> _WHAT IS REQUIRED_: Please print the entries below exactly, from the line with "R201: 33k (5V, VRAW) -> 33k (5V, N4)" through the line with "C106: 220uF (plus", including both of those lines and leaving out all others.

☆ ☆ ☆ ☆ ☆ ☆ ☆

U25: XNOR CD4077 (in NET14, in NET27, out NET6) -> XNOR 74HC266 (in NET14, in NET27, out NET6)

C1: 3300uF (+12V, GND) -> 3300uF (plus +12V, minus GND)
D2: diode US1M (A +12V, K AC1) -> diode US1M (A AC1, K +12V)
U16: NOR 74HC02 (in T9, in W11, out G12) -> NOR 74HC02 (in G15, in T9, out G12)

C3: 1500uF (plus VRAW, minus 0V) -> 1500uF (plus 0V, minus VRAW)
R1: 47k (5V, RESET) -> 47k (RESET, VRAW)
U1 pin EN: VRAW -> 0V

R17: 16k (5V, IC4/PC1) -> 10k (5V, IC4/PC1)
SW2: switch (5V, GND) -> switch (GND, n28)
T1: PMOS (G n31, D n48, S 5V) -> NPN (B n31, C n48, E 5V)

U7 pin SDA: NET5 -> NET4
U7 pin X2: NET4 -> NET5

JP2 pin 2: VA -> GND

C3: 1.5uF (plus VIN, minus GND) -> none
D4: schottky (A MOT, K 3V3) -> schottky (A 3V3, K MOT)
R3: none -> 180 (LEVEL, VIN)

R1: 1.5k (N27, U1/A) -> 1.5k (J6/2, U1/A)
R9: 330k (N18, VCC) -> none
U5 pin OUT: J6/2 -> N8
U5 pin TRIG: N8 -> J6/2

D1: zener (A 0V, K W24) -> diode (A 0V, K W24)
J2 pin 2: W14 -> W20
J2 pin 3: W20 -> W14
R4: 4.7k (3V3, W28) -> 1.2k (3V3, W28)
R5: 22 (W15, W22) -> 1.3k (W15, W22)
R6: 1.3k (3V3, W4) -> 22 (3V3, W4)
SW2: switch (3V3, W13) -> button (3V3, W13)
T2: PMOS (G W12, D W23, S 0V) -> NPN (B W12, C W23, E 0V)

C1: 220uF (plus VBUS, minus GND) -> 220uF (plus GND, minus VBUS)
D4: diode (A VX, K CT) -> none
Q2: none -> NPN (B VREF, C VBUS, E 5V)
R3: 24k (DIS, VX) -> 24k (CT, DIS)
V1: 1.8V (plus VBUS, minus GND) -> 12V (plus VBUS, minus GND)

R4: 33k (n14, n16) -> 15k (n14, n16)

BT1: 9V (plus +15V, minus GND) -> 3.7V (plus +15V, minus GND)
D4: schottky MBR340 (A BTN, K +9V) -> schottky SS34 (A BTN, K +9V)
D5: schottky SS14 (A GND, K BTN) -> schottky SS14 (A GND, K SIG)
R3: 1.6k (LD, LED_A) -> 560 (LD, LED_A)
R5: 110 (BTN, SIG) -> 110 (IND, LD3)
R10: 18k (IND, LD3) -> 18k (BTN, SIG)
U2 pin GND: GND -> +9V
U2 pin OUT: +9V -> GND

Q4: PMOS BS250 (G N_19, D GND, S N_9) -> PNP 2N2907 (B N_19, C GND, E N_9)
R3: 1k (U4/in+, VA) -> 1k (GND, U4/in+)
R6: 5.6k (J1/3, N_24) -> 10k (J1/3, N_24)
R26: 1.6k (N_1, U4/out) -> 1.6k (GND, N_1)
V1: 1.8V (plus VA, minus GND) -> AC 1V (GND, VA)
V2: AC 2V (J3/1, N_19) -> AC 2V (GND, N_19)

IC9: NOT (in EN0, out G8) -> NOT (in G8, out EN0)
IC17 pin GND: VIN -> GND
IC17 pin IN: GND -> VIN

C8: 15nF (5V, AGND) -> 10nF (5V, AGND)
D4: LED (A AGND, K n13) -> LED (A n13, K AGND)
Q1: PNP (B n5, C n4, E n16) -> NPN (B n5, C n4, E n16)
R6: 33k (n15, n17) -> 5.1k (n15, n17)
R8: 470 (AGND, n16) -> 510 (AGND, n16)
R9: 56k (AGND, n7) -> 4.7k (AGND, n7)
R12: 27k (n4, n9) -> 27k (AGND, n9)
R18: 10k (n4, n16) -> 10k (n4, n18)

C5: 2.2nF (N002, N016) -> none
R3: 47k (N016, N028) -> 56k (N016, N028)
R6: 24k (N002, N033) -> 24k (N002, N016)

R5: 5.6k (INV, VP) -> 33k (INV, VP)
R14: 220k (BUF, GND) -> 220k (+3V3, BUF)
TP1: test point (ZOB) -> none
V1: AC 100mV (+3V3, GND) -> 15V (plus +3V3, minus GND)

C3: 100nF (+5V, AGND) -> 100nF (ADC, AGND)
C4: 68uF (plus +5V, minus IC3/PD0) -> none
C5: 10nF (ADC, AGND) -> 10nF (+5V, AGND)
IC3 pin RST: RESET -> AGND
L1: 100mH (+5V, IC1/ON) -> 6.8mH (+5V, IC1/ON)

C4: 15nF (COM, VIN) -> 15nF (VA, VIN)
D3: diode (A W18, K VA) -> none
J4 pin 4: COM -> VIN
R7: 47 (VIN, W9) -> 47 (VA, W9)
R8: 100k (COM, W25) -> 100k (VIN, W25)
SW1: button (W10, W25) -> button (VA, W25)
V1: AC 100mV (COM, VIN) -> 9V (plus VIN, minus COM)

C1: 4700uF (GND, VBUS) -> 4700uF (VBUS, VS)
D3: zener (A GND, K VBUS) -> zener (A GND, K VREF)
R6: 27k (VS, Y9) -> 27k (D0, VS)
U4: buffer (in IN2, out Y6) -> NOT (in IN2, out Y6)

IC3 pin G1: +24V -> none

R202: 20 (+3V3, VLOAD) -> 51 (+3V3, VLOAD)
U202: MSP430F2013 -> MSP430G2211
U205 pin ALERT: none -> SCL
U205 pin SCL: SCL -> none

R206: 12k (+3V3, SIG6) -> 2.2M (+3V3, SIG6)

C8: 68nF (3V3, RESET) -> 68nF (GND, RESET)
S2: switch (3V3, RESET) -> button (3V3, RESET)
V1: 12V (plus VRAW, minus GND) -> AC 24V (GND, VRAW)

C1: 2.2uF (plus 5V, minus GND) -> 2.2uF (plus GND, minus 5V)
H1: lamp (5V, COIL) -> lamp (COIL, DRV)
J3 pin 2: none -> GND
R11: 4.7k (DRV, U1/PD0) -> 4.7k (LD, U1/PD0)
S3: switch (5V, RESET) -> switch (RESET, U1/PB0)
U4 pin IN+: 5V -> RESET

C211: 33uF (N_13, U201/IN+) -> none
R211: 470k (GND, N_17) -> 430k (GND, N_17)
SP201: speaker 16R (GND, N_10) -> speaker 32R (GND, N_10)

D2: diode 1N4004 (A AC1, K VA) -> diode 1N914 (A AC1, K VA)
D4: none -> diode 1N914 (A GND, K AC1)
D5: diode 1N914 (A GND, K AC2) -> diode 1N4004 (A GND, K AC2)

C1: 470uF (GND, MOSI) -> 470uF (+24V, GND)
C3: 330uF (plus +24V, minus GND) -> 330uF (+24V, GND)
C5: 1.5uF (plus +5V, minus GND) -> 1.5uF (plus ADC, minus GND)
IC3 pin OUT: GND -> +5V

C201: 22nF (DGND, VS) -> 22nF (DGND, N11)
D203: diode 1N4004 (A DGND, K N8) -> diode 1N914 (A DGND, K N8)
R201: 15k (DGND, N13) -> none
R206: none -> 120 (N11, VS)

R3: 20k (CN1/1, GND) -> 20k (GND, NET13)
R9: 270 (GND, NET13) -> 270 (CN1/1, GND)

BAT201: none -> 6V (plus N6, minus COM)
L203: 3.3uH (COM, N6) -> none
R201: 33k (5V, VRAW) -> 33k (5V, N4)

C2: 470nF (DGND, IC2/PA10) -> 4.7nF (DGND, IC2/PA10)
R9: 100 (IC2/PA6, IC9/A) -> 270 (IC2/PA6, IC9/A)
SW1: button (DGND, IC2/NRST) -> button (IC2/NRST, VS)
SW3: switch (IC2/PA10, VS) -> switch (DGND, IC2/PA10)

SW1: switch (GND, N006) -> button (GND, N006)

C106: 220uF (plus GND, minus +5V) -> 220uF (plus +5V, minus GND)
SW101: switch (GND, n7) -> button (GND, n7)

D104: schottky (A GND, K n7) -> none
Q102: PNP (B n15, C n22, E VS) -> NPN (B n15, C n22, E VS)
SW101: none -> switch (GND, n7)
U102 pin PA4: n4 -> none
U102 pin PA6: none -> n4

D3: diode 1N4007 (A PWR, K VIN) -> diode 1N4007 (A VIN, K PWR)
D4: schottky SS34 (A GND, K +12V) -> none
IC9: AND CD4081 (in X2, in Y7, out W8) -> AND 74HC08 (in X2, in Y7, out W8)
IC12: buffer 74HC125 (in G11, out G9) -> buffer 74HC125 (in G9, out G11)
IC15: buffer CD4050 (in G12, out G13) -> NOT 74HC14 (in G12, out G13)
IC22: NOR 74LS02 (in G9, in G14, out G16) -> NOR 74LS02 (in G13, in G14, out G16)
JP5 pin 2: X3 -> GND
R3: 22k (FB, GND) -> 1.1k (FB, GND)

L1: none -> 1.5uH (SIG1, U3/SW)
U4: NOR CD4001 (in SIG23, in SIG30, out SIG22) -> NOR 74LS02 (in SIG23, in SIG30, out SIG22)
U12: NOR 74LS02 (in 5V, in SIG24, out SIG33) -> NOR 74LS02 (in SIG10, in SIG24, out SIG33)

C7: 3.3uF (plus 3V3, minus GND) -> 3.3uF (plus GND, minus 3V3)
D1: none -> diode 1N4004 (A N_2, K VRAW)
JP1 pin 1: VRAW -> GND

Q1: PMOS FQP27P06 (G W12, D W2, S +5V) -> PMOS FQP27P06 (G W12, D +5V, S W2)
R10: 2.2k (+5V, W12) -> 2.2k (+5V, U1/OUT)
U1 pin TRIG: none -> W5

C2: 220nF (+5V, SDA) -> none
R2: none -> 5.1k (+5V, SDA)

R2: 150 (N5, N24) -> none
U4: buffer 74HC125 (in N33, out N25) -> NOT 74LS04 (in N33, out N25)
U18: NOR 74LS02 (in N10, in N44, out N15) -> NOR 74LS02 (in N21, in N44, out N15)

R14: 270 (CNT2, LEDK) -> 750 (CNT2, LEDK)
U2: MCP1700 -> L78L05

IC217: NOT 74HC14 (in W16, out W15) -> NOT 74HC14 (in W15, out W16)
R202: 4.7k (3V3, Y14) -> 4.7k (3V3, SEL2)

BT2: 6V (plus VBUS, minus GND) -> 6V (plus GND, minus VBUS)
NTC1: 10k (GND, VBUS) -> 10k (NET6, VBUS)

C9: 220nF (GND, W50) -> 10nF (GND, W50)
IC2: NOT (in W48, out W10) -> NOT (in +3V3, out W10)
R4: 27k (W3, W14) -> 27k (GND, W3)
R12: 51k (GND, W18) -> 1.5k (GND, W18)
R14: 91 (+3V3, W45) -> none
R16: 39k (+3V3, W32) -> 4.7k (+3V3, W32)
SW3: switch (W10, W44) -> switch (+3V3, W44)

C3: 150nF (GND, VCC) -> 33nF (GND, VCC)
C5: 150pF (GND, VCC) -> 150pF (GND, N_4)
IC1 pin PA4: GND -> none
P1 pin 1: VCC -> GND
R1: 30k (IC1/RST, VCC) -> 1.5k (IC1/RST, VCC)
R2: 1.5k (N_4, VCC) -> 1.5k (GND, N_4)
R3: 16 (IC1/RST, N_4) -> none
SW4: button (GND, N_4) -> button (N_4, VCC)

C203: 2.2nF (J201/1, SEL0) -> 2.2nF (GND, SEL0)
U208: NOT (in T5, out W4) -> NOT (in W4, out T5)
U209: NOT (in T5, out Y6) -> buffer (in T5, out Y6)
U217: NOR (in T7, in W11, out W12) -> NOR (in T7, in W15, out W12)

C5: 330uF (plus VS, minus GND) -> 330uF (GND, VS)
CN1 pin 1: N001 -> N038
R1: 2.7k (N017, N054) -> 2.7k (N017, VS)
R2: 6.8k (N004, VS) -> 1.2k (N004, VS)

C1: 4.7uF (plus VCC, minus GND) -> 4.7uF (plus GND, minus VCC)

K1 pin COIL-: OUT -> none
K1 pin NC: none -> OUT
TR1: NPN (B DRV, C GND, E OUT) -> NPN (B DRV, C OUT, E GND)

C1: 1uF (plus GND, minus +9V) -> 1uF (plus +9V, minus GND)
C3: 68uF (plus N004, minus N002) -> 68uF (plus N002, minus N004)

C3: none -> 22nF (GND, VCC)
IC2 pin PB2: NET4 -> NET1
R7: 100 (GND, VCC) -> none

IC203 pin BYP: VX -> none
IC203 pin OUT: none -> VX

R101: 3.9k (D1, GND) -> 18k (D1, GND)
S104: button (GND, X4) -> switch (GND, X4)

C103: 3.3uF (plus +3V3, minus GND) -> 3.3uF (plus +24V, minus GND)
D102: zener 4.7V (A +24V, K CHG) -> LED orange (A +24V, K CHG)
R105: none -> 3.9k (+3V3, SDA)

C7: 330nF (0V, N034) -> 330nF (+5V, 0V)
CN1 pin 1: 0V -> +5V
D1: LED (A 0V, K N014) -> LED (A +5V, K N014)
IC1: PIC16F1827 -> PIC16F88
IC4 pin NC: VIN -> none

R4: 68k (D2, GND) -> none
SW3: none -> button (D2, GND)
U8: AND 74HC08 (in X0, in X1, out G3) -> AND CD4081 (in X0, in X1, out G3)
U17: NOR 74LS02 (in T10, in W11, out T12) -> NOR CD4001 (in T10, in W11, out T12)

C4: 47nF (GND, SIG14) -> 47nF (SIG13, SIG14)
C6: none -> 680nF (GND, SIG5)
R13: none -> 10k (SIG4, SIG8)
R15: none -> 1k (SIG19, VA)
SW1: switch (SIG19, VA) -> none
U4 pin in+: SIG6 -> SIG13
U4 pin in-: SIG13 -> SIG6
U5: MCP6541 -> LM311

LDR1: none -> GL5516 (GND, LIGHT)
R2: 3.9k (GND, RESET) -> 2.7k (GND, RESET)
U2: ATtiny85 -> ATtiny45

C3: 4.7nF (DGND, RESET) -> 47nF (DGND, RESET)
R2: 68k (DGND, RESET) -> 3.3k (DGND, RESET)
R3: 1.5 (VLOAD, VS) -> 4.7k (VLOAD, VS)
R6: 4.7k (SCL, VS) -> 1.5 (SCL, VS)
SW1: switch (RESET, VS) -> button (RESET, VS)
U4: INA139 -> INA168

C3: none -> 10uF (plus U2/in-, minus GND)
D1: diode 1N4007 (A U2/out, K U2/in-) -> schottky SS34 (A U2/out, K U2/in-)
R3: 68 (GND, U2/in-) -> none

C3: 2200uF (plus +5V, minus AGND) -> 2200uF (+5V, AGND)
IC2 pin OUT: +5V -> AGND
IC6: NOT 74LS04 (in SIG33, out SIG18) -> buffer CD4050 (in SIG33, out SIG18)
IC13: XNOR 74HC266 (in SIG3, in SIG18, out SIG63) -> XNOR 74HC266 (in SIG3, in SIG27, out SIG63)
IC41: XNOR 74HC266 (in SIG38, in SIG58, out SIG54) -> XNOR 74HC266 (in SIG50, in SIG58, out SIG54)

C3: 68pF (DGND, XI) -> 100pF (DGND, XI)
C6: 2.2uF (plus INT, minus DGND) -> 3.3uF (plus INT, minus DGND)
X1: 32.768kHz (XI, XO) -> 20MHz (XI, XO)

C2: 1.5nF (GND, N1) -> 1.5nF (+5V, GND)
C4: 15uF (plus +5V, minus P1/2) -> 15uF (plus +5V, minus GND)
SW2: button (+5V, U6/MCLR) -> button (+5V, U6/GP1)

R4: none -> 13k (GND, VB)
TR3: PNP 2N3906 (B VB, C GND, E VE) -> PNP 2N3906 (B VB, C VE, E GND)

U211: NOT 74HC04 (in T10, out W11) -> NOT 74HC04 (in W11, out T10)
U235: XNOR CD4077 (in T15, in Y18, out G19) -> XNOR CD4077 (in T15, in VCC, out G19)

☆ ☆ ☆ ☆ ☆ ☆ ☆

> _FINISHED TASK_:
R201: 33k (5V, VRAW) -> 33k (5V, N4)

C2: 470nF (DGND, IC2/PA10) -> 4.7nF (DGND, IC2/PA10)
R9: 100 (IC2/PA6, IC9/A) -> 270 (IC2/PA6, IC9/A)
SW1: button (DGND, IC2/NRST) -> button (IC2/NRST, VS)
SW3: switch (IC2/PA10, VS) -> switch (DGND, IC2/PA10)

SW1: switch (GND, N006) -> button (GND, N006)

C106: 220uF (plus GND, minus +5V) -> 220uF (plus +5V, minus GND)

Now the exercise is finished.